Segment Start: DATA FOR THE TASK

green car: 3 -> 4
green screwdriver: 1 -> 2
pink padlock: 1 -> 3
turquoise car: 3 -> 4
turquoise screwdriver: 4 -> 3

Segment End: DATA FOR THE TASK

Could you restate every entry above word for word?

WRITTEN ANSWER —
green car: 3 -> 4
green screwdriver: 1 -> 2
pink padlock: 1 -> 3
turquoise car: 3 -> 4
turquoise screwdriver: 4 -> 3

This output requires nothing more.